What you should do:
Leave the pictures out while you restate every entry below word for word.
(Data provided begins)
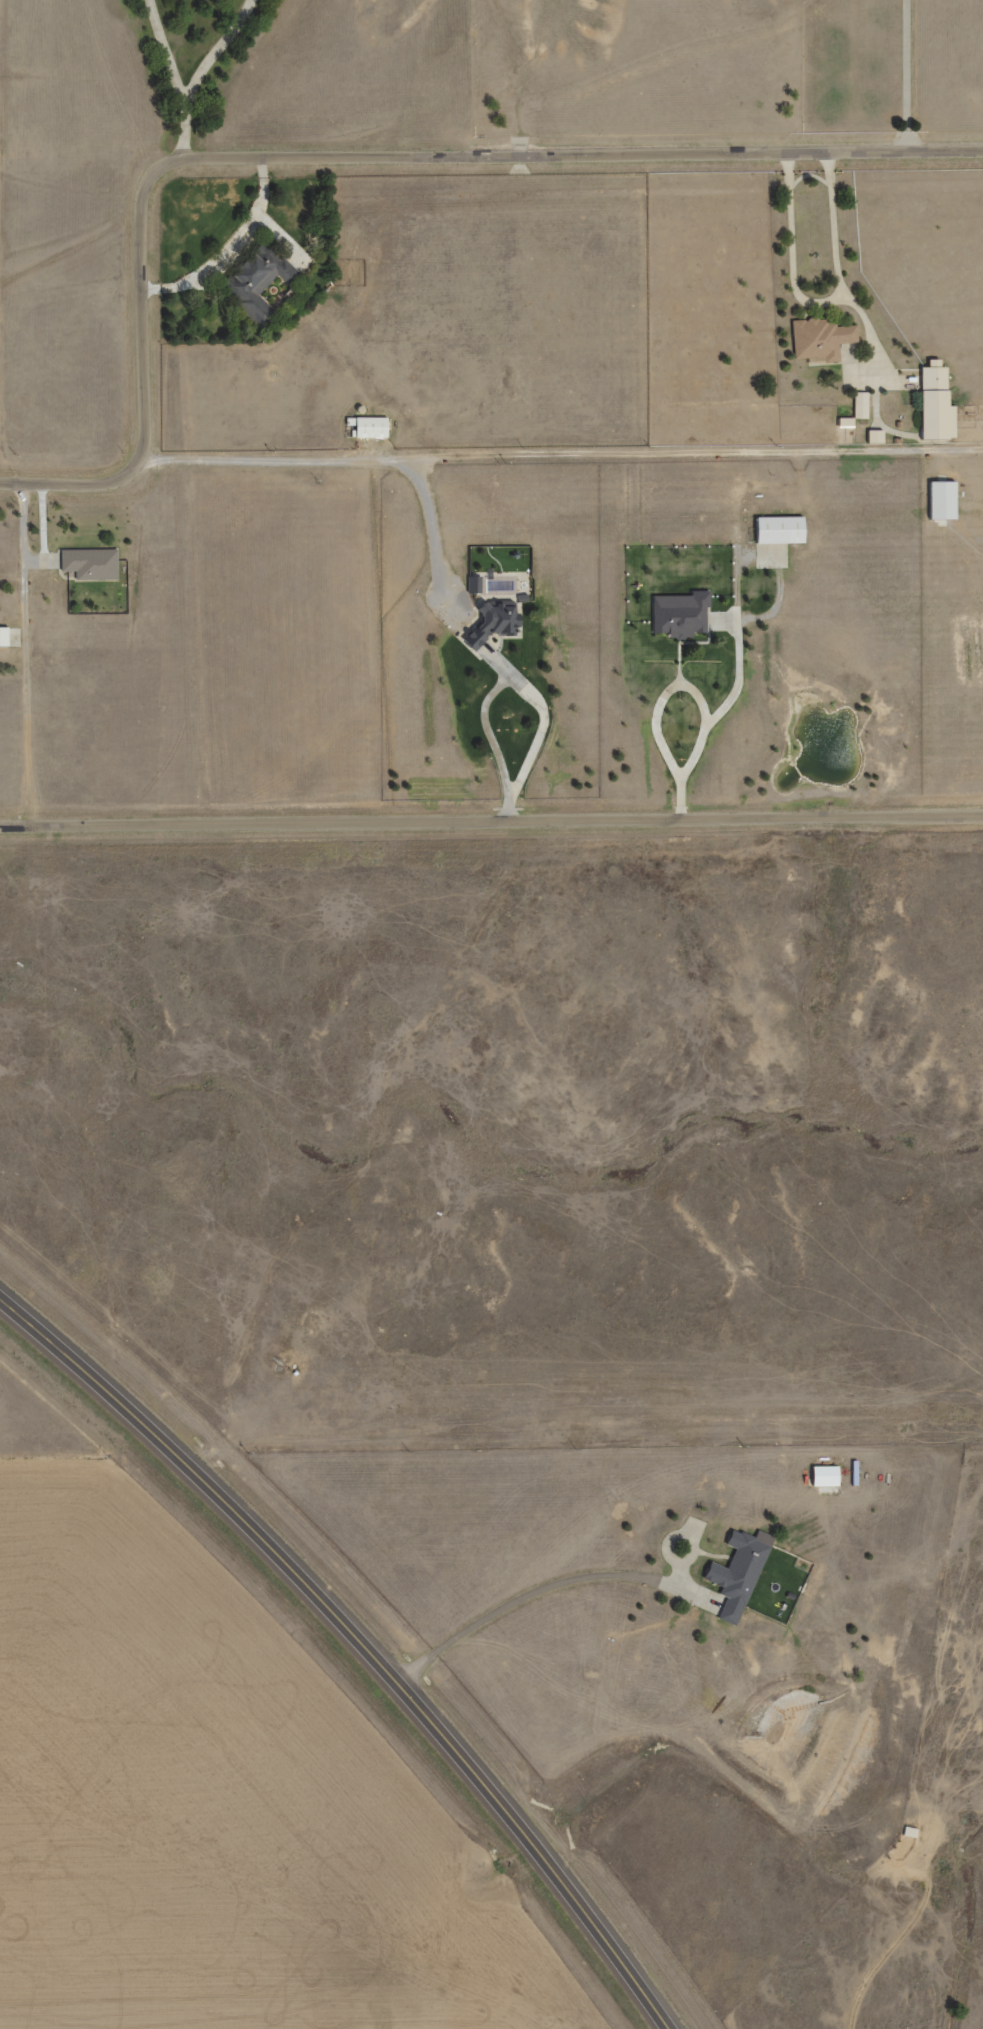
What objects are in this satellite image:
road: (165, 56)
road: (198, 75)
road: (908, 77)
road: (591, 156)
road: (279, 234)
road: (230, 246)
road: (792, 256)
building: (254, 279)
road: (856, 302)
building: (819, 339)
road: (149, 373)
building: (934, 404)
building: (860, 405)
building: (366, 428)
building: (875, 437)
road: (563, 460)
building: (940, 500)
building: (777, 530)
building: (89, 563)
building: (473, 584)
building: (681, 617)
building: (491, 621)
building: (3, 637)
road: (738, 643)
road: (484, 645)
road: (25, 658)
road: (698, 697)
road: (488, 732)
road: (491, 826)
building: (830, 1479)
building: (743, 1577)
road: (551, 1591)
road: (359, 1640)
(Data provided ends)
Task response:
What objects are in this satellite image:
road: (165, 56)
road: (198, 75)
road: (908, 77)
road: (591, 156)
road: (279, 234)
road: (230, 246)
road: (792, 256)
building: (254, 279)
road: (856, 302)
building: (819, 339)
road: (149, 373)
building: (934, 404)
building: (860, 405)
building: (366, 428)
building: (875, 437)
road: (563, 460)
building: (940, 500)
building: (777, 530)
building: (89, 563)
building: (473, 584)
building: (681, 617)
building: (491, 621)
building: (3, 637)
road: (738, 643)
road: (484, 645)
road: (25, 658)
road: (698, 697)
road: (488, 732)
road: (491, 826)
building: (830, 1479)
building: (743, 1577)
road: (551, 1591)
road: (359, 1640)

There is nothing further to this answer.